What is being asked
From the records below, print exactly the lines starting at the one containing "(213, 214) = (218, 338): pink" and ending at the one containing "(301, 243) = (435, 371): red notebook -> none", ends included, and nothing else.

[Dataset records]

Segment Open

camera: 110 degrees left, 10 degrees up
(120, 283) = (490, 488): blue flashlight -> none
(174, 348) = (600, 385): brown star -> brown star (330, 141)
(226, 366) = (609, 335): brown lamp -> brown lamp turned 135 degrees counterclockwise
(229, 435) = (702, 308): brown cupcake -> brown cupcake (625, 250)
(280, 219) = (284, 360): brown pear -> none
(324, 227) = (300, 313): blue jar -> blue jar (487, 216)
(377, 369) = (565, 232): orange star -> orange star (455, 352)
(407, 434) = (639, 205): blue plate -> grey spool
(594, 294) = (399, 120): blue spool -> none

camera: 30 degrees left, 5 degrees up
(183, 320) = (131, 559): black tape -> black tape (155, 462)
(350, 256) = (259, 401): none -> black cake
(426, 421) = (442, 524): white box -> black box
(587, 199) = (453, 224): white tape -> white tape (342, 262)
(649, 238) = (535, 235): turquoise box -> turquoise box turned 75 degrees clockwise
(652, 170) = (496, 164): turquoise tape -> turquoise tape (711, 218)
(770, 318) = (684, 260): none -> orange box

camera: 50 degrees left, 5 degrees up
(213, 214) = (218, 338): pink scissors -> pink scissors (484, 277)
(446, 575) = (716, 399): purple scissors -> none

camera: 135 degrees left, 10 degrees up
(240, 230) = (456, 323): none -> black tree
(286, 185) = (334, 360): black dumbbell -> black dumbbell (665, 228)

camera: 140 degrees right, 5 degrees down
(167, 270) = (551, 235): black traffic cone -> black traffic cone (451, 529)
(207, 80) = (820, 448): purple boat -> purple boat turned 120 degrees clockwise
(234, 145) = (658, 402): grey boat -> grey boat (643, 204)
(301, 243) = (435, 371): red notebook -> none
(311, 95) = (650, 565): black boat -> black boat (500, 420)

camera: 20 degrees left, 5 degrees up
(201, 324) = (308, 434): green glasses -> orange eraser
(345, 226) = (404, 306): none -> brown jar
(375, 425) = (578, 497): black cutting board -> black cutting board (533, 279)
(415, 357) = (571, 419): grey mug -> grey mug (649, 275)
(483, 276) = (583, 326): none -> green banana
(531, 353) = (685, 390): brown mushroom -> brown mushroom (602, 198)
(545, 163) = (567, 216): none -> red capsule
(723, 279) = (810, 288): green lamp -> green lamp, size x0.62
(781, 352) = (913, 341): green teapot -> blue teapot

Segment Closed

Your solution
(213, 214) = (218, 338): pink scissors -> pink scissors (484, 277)
(446, 575) = (716, 399): purple scissors -> none

camera: 135 degrees left, 10 degrees up
(240, 230) = (456, 323): none -> black tree
(286, 185) = (334, 360): black dumbbell -> black dumbbell (665, 228)

camera: 140 degrees right, 5 degrees down
(167, 270) = (551, 235): black traffic cone -> black traffic cone (451, 529)
(207, 80) = (820, 448): purple boat -> purple boat turned 120 degrees clockwise
(234, 145) = (658, 402): grey boat -> grey boat (643, 204)
(301, 243) = (435, 371): red notebook -> none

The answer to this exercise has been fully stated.